(EXERCISE PROMPT): From the data below, copy each line that includes the word "OLED".

Saved data entries

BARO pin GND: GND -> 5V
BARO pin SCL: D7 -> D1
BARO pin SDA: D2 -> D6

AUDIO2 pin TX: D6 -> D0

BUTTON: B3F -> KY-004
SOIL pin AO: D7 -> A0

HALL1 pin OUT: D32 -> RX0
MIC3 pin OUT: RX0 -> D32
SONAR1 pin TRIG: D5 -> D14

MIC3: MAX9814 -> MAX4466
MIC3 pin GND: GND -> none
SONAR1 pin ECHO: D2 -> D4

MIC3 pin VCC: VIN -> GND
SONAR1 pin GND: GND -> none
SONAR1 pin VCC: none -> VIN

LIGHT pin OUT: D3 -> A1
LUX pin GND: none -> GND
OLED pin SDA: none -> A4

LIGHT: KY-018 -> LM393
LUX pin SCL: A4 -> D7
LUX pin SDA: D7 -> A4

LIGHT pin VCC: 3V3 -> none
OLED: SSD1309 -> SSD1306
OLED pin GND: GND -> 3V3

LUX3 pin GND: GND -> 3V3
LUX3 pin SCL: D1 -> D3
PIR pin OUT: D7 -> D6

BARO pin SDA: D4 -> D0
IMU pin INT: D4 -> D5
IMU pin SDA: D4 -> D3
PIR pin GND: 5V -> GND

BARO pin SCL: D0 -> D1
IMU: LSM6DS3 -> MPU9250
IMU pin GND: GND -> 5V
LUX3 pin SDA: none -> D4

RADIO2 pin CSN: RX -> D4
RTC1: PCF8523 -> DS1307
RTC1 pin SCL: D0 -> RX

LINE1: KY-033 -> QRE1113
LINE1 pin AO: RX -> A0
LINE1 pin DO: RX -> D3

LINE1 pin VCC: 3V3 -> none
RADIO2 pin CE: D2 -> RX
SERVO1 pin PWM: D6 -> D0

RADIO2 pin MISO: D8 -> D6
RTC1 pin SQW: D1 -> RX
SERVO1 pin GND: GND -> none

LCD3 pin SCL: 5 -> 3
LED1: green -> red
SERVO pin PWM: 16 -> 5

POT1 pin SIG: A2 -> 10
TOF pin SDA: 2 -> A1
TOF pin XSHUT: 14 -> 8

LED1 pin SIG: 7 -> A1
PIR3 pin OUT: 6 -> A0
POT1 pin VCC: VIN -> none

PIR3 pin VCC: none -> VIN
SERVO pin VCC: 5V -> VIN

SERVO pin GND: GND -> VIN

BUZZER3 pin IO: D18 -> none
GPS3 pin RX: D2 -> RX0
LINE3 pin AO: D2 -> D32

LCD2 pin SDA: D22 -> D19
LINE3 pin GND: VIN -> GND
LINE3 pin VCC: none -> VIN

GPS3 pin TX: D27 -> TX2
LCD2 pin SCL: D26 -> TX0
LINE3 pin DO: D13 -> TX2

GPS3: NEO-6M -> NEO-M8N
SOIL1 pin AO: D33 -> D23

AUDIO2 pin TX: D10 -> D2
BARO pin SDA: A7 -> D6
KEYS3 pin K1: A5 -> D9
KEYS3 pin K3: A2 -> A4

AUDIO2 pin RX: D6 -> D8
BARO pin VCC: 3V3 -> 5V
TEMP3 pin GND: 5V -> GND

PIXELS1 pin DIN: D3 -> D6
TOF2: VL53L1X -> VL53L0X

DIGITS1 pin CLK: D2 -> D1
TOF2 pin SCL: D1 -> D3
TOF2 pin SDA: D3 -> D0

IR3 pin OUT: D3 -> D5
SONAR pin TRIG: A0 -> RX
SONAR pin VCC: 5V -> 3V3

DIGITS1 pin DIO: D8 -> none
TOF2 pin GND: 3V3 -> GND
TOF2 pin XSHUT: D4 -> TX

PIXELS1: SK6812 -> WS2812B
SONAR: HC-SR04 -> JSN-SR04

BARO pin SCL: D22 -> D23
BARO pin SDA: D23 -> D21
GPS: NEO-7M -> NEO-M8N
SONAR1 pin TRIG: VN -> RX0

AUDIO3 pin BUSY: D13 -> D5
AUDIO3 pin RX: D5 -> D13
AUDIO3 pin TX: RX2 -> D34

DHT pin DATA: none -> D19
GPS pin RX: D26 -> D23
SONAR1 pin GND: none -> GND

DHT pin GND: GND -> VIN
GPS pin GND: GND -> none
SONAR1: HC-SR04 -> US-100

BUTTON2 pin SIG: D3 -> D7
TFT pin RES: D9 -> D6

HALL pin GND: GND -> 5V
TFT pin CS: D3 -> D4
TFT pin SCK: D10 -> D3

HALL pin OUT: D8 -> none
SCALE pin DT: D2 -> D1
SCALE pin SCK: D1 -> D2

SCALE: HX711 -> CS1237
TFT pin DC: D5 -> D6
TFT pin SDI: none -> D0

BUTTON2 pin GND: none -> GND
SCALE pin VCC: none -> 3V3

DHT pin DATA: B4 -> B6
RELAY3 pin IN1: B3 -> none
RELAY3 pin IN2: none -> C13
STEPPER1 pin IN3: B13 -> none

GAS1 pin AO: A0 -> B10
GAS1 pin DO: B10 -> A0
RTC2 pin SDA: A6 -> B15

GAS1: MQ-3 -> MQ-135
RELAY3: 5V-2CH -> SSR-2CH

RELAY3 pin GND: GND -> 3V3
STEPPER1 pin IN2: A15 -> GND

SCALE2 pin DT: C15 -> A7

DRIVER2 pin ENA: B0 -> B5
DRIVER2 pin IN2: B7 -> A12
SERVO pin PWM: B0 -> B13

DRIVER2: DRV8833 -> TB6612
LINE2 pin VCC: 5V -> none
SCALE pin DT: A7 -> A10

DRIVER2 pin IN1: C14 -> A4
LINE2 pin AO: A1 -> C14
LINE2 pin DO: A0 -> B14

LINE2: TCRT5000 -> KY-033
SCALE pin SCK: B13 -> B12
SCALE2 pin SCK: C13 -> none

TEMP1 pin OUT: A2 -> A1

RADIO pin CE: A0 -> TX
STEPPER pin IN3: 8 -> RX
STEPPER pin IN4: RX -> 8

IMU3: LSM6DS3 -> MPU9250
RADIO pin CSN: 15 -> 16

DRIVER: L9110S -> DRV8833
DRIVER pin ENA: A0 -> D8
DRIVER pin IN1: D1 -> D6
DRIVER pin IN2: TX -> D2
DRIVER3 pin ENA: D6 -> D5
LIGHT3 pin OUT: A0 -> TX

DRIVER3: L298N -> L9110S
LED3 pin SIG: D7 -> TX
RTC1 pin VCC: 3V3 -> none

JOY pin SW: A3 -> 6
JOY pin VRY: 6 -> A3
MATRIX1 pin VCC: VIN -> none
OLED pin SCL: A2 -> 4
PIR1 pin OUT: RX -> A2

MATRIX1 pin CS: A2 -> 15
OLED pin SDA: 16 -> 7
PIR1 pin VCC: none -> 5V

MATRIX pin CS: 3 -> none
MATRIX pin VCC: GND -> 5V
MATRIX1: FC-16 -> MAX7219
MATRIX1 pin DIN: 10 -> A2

(RESPONSE TO THE EXERCISE):
OLED pin SDA: none -> A4
OLED: SSD1309 -> SSD1306
OLED pin GND: GND -> 3V3
OLED pin SCL: A2 -> 4
OLED pin SDA: 16 -> 7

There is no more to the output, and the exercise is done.